With both ends included, repeat exactly the lines of the entries below from the one containing "none -> tan brick I5:I6 level 1" down to the one containing "tan brick I5:I7", and no others.

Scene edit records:

------------------------------------------------

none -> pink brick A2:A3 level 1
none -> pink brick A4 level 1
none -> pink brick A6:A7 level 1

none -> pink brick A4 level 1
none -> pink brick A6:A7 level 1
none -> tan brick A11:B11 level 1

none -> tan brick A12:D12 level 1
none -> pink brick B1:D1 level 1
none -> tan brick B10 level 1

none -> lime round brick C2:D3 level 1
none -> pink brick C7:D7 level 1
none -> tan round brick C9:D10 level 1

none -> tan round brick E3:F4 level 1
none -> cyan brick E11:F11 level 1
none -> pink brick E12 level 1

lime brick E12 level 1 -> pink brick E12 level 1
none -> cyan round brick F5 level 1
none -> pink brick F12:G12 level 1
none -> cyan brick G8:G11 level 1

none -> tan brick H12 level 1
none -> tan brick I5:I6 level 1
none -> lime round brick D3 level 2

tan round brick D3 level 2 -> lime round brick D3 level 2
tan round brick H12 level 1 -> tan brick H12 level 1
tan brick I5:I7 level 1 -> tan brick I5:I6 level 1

------------------------------------------------

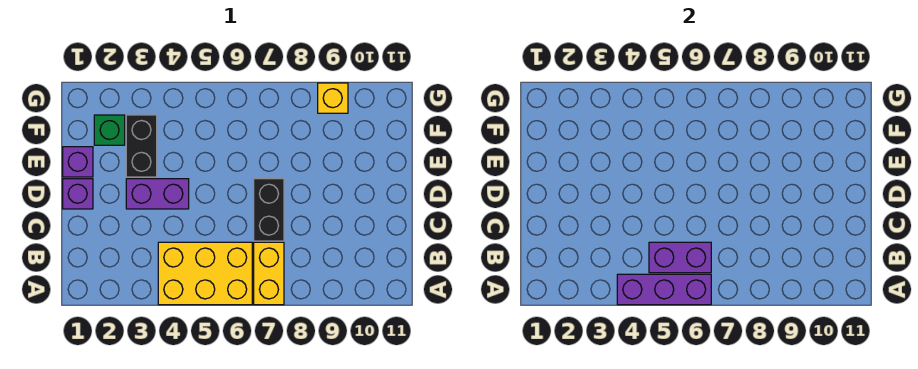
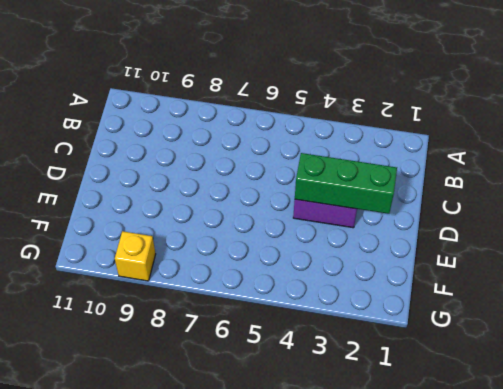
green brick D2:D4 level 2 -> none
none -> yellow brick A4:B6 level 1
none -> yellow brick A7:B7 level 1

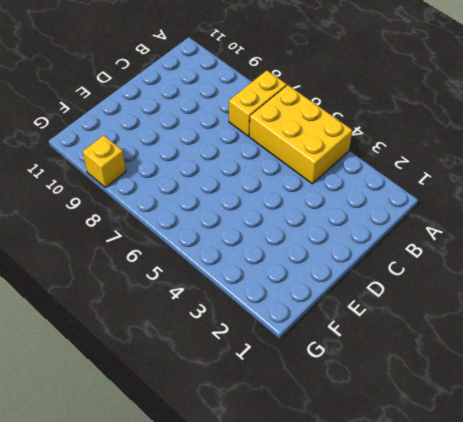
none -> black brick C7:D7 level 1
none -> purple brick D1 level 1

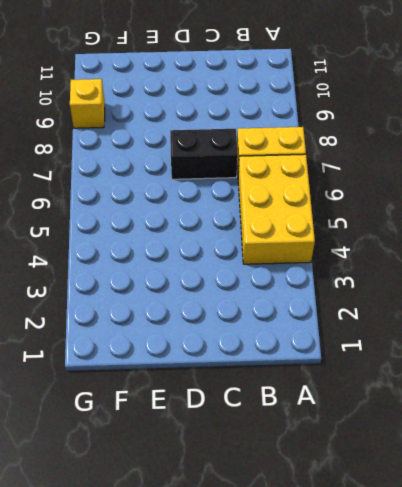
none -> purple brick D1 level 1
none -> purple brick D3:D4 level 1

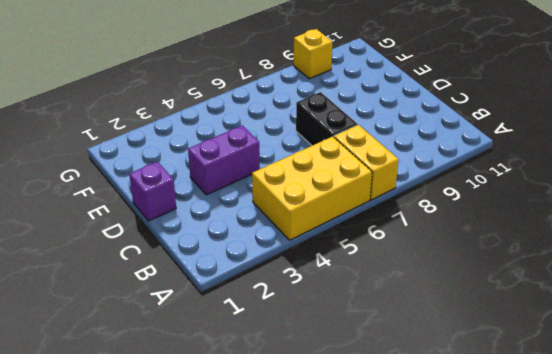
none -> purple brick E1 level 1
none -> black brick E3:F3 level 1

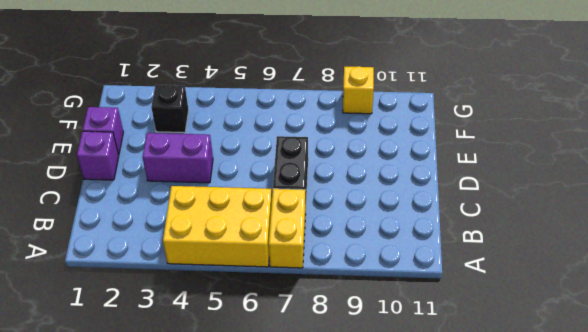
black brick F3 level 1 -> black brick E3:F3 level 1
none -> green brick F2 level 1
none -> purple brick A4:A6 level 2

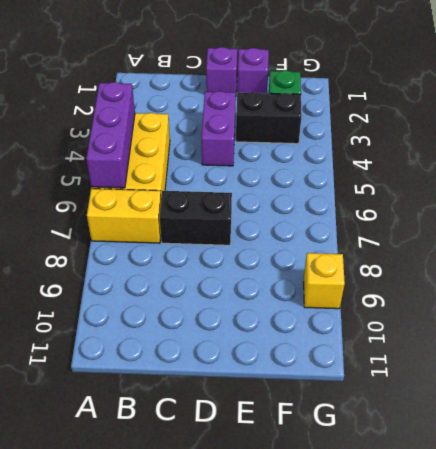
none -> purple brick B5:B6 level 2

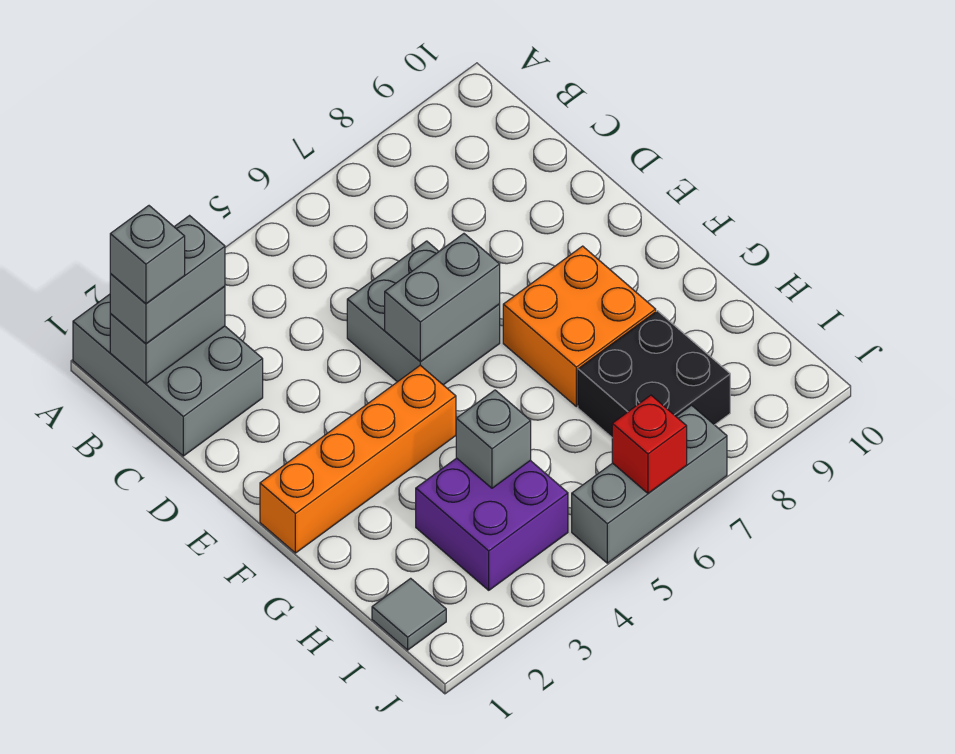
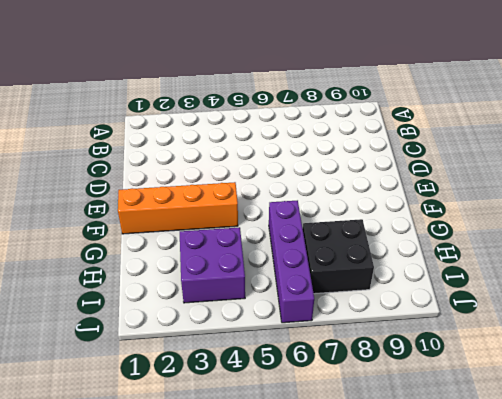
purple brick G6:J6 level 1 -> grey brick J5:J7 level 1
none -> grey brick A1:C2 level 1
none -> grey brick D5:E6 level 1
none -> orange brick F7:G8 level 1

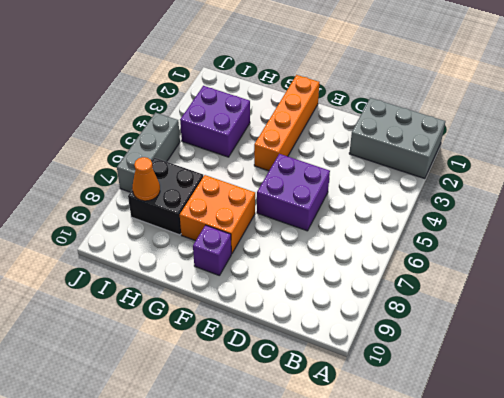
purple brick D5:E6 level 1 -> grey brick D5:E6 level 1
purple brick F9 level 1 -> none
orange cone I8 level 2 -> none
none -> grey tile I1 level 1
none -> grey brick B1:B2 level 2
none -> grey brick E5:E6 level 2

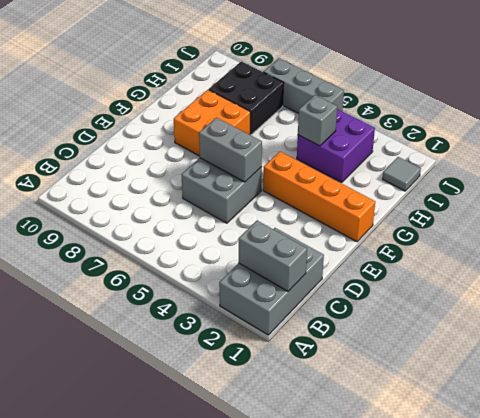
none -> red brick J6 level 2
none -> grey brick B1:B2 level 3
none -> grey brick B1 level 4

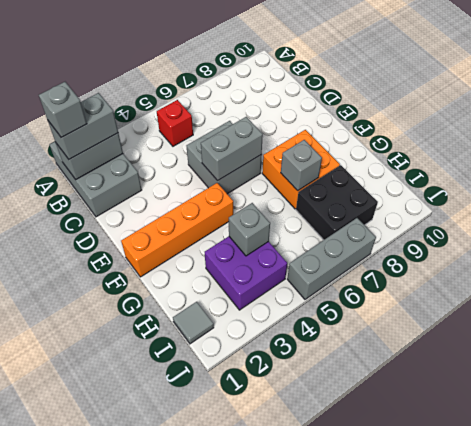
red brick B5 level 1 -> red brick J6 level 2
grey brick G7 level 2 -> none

------------------------------------------------

Result for this exercise:
none -> tan brick I5:I6 level 1
none -> lime round brick D3 level 2

tan round brick D3 level 2 -> lime round brick D3 level 2
tan round brick H12 level 1 -> tan brick H12 level 1
tan brick I5:I7 level 1 -> tan brick I5:I6 level 1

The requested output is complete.